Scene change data
------------------------------------------------------------------------

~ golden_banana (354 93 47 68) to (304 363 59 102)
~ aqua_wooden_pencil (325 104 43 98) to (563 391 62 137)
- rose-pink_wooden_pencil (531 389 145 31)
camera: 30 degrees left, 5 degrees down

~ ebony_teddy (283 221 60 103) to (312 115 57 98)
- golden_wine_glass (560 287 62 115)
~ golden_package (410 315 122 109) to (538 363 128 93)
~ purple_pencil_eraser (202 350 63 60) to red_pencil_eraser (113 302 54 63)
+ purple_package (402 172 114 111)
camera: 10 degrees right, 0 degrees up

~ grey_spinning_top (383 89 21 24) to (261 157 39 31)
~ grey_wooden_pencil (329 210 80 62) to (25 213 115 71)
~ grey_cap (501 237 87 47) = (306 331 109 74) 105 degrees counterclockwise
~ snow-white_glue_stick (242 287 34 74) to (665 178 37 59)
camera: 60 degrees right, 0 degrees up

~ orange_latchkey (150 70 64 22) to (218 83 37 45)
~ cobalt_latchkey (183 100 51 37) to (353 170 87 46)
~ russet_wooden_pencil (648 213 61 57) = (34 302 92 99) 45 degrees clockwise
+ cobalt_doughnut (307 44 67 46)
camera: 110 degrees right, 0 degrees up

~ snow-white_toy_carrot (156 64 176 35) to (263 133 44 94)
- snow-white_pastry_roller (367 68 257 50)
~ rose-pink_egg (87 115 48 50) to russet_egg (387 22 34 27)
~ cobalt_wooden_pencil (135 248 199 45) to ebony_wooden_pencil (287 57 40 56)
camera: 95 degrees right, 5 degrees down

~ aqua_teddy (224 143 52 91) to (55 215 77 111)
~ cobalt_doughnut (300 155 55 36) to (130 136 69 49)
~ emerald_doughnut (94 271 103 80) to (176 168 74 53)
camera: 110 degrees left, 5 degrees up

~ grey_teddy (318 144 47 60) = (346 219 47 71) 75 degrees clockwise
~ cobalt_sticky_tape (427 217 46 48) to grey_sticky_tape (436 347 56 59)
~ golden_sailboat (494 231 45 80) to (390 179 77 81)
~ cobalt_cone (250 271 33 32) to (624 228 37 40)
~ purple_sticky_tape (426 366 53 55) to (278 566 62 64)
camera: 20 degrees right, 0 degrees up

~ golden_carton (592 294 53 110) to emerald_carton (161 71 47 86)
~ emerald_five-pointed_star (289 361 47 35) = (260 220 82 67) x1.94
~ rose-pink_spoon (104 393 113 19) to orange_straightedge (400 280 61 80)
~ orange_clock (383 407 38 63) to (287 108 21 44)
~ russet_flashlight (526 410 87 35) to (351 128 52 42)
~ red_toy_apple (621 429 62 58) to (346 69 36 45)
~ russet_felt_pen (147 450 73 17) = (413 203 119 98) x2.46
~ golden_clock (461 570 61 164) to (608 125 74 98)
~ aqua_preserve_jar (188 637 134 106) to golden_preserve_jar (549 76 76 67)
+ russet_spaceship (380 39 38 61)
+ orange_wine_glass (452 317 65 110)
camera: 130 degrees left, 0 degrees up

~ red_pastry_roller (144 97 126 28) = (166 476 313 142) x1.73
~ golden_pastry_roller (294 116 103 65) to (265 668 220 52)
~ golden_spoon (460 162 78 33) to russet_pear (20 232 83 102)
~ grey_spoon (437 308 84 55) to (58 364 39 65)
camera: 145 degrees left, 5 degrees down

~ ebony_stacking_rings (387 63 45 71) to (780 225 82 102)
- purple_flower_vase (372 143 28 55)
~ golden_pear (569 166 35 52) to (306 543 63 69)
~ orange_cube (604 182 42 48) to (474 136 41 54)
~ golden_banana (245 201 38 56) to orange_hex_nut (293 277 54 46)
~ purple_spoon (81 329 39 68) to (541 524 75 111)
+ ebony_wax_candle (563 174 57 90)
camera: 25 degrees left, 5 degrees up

------------------------------------------------------------------------

(EXERCISE PROMPT): Make an exact copy of every record listed above.

(EXERCISE OUTPUT):
~ golden_banana (354 93 47 68) to (304 363 59 102)
~ aqua_wooden_pencil (325 104 43 98) to (563 391 62 137)
- rose-pink_wooden_pencil (531 389 145 31)
camera: 30 degrees left, 5 degrees down

~ ebony_teddy (283 221 60 103) to (312 115 57 98)
- golden_wine_glass (560 287 62 115)
~ golden_package (410 315 122 109) to (538 363 128 93)
~ purple_pencil_eraser (202 350 63 60) to red_pencil_eraser (113 302 54 63)
+ purple_package (402 172 114 111)
camera: 10 degrees right, 0 degrees up

~ grey_spinning_top (383 89 21 24) to (261 157 39 31)
~ grey_wooden_pencil (329 210 80 62) to (25 213 115 71)
~ grey_cap (501 237 87 47) = (306 331 109 74) 105 degrees counterclockwise
~ snow-white_glue_stick (242 287 34 74) to (665 178 37 59)
camera: 60 degrees right, 0 degrees up

~ orange_latchkey (150 70 64 22) to (218 83 37 45)
~ cobalt_latchkey (183 100 51 37) to (353 170 87 46)
~ russet_wooden_pencil (648 213 61 57) = (34 302 92 99) 45 degrees clockwise
+ cobalt_doughnut (307 44 67 46)
camera: 110 degrees right, 0 degrees up

~ snow-white_toy_carrot (156 64 176 35) to (263 133 44 94)
- snow-white_pastry_roller (367 68 257 50)
~ rose-pink_egg (87 115 48 50) to russet_egg (387 22 34 27)
~ cobalt_wooden_pencil (135 248 199 45) to ebony_wooden_pencil (287 57 40 56)
camera: 95 degrees right, 5 degrees down

~ aqua_teddy (224 143 52 91) to (55 215 77 111)
~ cobalt_doughnut (300 155 55 36) to (130 136 69 49)
~ emerald_doughnut (94 271 103 80) to (176 168 74 53)
camera: 110 degrees left, 5 degrees up

~ grey_teddy (318 144 47 60) = (346 219 47 71) 75 degrees clockwise
~ cobalt_sticky_tape (427 217 46 48) to grey_sticky_tape (436 347 56 59)
~ golden_sailboat (494 231 45 80) to (390 179 77 81)
~ cobalt_cone (250 271 33 32) to (624 228 37 40)
~ purple_sticky_tape (426 366 53 55) to (278 566 62 64)
camera: 20 degrees right, 0 degrees up

~ golden_carton (592 294 53 110) to emerald_carton (161 71 47 86)
~ emerald_five-pointed_star (289 361 47 35) = (260 220 82 67) x1.94
~ rose-pink_spoon (104 393 113 19) to orange_straightedge (400 280 61 80)
~ orange_clock (383 407 38 63) to (287 108 21 44)
~ russet_flashlight (526 410 87 35) to (351 128 52 42)
~ red_toy_apple (621 429 62 58) to (346 69 36 45)
~ russet_felt_pen (147 450 73 17) = (413 203 119 98) x2.46
~ golden_clock (461 570 61 164) to (608 125 74 98)
~ aqua_preserve_jar (188 637 134 106) to golden_preserve_jar (549 76 76 67)
+ russet_spaceship (380 39 38 61)
+ orange_wine_glass (452 317 65 110)
camera: 130 degrees left, 0 degrees up

~ red_pastry_roller (144 97 126 28) = (166 476 313 142) x1.73
~ golden_pastry_roller (294 116 103 65) to (265 668 220 52)
~ golden_spoon (460 162 78 33) to russet_pear (20 232 83 102)
~ grey_spoon (437 308 84 55) to (58 364 39 65)
camera: 145 degrees left, 5 degrees down

~ ebony_stacking_rings (387 63 45 71) to (780 225 82 102)
- purple_flower_vase (372 143 28 55)
~ golden_pear (569 166 35 52) to (306 543 63 69)
~ orange_cube (604 182 42 48) to (474 136 41 54)
~ golden_banana (245 201 38 56) to orange_hex_nut (293 277 54 46)
~ purple_spoon (81 329 39 68) to (541 524 75 111)
+ ebony_wax_candle (563 174 57 90)
camera: 25 degrees left, 5 degrees up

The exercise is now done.